(Brief)
Show each line in the listing below that contains the word "goblet".

(Information provided)

■ ■ ■

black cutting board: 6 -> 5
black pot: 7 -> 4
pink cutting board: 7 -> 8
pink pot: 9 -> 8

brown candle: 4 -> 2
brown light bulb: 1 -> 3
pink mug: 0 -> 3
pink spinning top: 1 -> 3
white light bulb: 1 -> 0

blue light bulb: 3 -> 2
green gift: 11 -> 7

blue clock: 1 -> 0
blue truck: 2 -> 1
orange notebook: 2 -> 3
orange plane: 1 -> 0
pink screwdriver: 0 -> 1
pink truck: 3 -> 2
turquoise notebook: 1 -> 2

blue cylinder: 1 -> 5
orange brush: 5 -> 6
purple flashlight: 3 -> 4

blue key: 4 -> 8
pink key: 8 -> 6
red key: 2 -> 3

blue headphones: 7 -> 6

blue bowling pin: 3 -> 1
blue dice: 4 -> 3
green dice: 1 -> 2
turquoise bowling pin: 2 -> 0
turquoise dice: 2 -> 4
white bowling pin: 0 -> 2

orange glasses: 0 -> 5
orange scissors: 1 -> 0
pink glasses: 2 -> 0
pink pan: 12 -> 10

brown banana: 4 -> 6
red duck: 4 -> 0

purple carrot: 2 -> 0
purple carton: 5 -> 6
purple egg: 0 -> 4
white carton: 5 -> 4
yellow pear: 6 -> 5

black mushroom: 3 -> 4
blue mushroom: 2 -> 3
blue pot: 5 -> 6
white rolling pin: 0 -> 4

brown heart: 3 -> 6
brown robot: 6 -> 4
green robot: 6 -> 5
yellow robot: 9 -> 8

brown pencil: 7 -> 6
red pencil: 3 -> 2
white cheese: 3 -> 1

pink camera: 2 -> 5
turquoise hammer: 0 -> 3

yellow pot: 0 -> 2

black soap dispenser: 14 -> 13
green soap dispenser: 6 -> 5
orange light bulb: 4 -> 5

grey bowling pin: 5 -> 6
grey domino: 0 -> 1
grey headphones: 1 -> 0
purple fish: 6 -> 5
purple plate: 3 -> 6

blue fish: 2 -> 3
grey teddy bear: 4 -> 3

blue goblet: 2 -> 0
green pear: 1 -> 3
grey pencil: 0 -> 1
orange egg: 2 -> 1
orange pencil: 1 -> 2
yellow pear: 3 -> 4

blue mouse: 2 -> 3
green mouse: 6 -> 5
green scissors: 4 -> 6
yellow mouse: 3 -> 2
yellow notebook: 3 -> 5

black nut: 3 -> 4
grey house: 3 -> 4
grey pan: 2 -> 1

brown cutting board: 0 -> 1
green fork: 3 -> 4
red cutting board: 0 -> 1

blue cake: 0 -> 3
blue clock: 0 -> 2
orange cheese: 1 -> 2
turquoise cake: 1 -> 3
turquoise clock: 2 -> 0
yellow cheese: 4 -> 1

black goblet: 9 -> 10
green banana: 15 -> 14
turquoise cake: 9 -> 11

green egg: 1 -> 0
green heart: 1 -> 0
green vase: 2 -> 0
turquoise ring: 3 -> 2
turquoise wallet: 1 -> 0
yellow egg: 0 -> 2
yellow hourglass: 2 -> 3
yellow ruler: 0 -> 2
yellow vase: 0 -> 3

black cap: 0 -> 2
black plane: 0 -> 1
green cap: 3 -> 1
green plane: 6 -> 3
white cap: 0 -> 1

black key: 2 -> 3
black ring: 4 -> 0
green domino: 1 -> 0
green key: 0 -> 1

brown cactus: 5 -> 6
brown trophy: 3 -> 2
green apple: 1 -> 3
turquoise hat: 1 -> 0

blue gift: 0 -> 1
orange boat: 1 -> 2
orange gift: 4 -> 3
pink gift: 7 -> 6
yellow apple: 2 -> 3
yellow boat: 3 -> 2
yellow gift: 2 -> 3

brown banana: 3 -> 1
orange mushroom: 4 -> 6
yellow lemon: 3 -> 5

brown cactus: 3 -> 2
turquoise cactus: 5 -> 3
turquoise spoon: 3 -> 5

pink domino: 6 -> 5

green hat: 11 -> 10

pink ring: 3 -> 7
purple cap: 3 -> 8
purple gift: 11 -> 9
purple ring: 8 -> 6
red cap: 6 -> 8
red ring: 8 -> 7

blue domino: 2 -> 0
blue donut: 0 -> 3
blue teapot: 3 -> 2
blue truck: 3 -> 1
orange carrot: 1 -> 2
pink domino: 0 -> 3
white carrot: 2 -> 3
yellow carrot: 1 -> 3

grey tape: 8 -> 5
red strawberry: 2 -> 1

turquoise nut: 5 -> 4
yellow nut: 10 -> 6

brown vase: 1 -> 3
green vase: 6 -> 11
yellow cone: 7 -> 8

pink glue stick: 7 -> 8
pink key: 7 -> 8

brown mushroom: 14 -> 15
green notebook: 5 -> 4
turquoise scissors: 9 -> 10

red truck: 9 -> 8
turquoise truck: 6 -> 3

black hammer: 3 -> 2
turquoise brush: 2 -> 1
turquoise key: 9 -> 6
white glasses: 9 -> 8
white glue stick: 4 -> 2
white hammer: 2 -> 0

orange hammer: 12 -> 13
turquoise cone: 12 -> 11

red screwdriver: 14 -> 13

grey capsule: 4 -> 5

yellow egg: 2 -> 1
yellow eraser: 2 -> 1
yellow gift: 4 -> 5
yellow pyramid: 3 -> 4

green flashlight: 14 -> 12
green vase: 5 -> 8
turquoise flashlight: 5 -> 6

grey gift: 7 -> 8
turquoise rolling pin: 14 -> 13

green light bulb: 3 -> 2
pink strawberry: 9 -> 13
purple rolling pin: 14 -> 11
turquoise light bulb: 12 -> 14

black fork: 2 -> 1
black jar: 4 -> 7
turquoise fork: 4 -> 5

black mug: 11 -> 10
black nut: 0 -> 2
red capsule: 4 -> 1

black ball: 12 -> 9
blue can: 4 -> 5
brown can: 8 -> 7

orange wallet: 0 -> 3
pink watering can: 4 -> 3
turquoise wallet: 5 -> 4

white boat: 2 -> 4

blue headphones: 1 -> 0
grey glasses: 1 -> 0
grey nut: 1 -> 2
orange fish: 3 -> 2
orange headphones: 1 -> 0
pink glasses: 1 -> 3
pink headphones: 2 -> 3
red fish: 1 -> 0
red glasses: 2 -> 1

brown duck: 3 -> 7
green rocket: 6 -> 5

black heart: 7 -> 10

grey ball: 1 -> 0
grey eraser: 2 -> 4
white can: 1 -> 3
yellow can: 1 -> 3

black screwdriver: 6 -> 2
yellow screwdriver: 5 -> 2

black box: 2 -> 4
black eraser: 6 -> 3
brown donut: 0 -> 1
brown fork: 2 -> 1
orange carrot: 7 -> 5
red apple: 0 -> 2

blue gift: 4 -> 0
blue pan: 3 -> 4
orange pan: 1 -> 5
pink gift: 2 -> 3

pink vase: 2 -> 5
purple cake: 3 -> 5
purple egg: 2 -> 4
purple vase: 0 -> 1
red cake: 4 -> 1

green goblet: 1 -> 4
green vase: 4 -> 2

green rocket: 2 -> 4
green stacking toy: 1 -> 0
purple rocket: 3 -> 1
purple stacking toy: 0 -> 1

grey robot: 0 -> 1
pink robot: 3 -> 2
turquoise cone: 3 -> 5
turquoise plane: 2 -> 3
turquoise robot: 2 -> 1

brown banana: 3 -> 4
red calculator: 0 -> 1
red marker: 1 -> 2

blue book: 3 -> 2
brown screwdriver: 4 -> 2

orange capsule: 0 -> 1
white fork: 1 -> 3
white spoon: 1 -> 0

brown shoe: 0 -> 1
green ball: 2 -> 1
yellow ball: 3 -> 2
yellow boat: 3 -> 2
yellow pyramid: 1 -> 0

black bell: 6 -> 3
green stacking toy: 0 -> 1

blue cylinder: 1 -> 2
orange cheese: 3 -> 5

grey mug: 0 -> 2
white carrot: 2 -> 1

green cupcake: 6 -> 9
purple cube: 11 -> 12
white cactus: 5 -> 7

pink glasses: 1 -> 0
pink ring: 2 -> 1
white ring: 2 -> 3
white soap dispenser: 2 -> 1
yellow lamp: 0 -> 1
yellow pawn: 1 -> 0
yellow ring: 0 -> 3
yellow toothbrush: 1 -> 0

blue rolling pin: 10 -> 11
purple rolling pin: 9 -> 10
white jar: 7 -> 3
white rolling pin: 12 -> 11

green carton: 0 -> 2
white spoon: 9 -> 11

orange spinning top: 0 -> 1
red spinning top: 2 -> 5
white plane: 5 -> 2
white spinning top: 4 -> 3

■ ■ ■

(Result of this exercise)
blue goblet: 2 -> 0
black goblet: 9 -> 10
green goblet: 1 -> 4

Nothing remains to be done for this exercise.